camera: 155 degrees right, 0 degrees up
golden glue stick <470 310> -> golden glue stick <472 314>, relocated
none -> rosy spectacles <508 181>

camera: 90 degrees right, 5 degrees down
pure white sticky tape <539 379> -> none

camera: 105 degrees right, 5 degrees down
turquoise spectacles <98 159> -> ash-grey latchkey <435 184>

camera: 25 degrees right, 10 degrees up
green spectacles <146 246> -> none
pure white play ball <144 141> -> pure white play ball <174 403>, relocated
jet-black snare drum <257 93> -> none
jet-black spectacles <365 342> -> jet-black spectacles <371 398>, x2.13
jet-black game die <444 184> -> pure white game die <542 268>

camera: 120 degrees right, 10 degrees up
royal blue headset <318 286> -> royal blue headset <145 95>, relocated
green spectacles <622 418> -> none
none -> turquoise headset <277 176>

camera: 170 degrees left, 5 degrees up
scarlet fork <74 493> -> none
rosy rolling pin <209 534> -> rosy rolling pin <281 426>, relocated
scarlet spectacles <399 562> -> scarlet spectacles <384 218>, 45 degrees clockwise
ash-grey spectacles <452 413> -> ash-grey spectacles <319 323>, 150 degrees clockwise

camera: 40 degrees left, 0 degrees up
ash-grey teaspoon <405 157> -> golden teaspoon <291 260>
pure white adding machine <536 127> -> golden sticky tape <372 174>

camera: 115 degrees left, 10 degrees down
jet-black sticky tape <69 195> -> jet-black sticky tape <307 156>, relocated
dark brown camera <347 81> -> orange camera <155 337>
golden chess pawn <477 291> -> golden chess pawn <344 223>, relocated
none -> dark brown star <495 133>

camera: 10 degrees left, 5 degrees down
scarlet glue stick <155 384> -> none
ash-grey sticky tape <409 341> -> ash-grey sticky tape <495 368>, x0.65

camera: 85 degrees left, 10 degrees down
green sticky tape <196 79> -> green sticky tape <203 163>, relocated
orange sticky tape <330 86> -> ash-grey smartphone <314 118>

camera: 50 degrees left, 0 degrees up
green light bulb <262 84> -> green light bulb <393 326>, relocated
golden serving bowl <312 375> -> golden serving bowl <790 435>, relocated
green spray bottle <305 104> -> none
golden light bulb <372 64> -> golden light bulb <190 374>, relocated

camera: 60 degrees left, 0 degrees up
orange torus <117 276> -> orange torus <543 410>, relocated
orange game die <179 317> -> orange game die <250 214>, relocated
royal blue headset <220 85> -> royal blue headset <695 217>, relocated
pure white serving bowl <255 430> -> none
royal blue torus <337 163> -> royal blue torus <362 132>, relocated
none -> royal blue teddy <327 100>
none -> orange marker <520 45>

◆ ◆ ◆ ◆

Would you return exactly, and only, the lines beginning at the one with "none -> royal blue teddy <327 100>" and ending at the last line of the listing?

none -> royal blue teddy <327 100>
none -> orange marker <520 45>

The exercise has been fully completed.